What the exercise asks:
Restate word for word the lines in the listing below, starting at the line containing "purple brick E1:F2" and ending at the line containing "none -> purple brick I9:I10 level 1", both included; leave out the rest.

Exercise data:

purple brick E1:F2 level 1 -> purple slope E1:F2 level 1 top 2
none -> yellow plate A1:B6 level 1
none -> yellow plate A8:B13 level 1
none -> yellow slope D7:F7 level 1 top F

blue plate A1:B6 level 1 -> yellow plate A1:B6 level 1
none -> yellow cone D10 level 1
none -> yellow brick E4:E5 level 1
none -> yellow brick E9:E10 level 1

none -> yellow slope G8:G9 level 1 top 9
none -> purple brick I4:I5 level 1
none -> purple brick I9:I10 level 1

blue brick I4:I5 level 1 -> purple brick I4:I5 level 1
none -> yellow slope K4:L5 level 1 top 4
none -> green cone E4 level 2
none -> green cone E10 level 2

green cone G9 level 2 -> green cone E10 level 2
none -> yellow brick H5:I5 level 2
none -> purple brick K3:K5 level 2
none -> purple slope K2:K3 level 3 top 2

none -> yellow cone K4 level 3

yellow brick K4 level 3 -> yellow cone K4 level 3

---

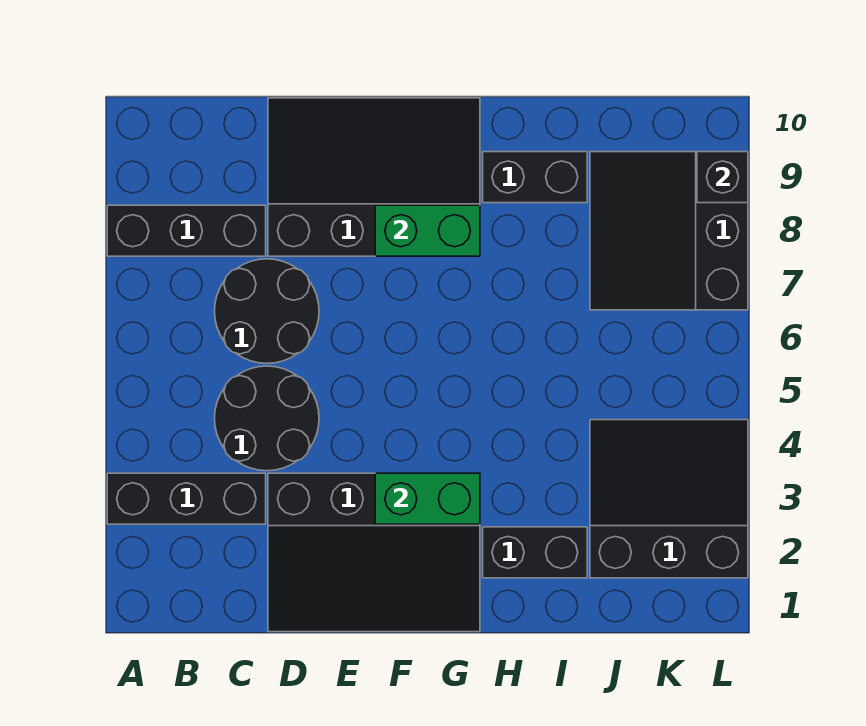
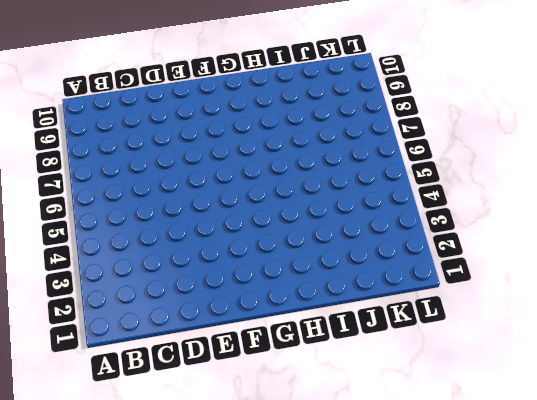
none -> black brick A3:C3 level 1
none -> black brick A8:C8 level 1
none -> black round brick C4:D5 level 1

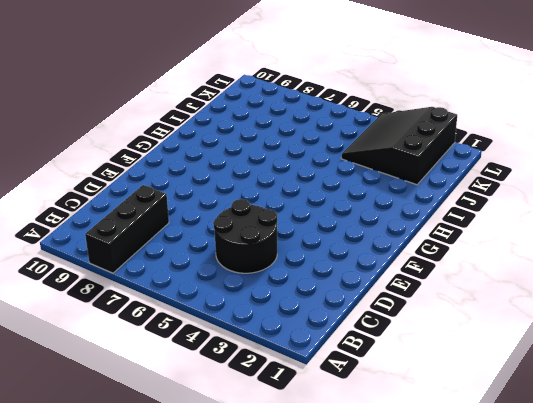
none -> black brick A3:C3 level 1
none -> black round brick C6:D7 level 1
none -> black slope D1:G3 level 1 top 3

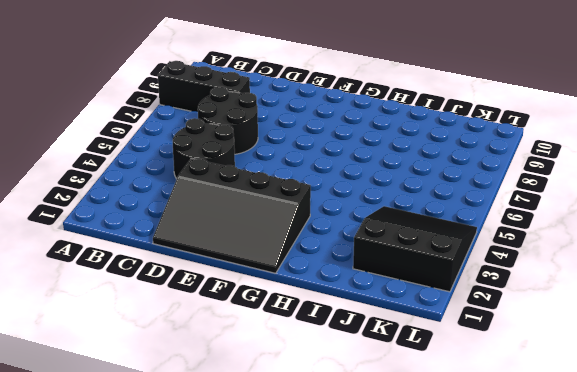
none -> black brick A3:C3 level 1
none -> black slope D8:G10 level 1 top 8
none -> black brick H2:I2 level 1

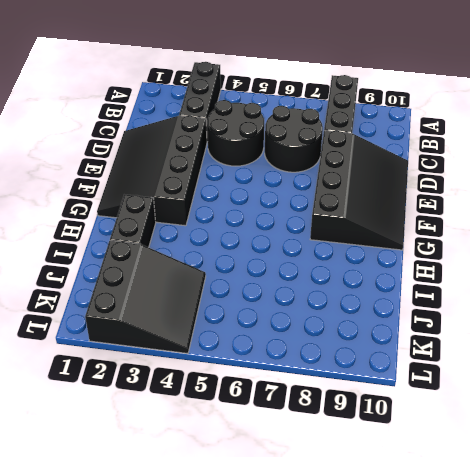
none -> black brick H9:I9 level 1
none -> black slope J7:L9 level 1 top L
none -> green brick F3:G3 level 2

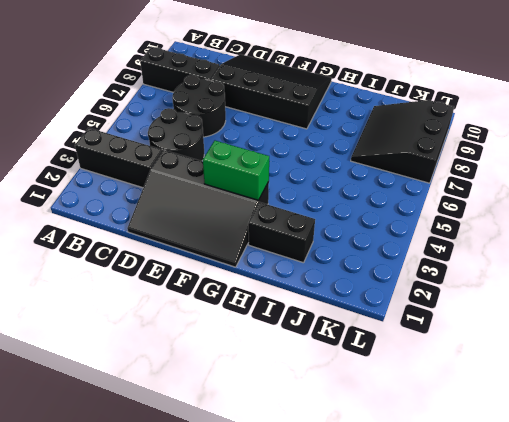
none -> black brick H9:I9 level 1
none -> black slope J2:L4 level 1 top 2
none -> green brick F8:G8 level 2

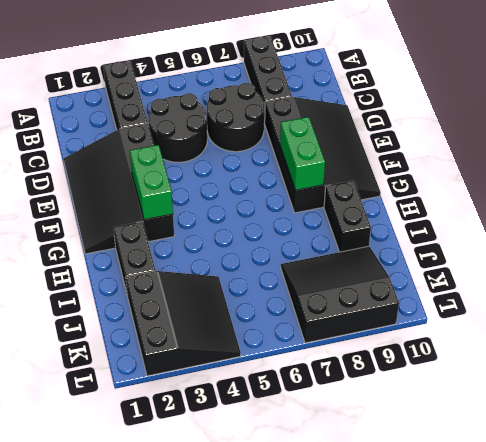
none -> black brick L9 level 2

Reply to the exercise:
purple brick E1:F2 level 1 -> purple slope E1:F2 level 1 top 2
none -> yellow plate A1:B6 level 1
none -> yellow plate A8:B13 level 1
none -> yellow slope D7:F7 level 1 top F

blue plate A1:B6 level 1 -> yellow plate A1:B6 level 1
none -> yellow cone D10 level 1
none -> yellow brick E4:E5 level 1
none -> yellow brick E9:E10 level 1

none -> yellow slope G8:G9 level 1 top 9
none -> purple brick I4:I5 level 1
none -> purple brick I9:I10 level 1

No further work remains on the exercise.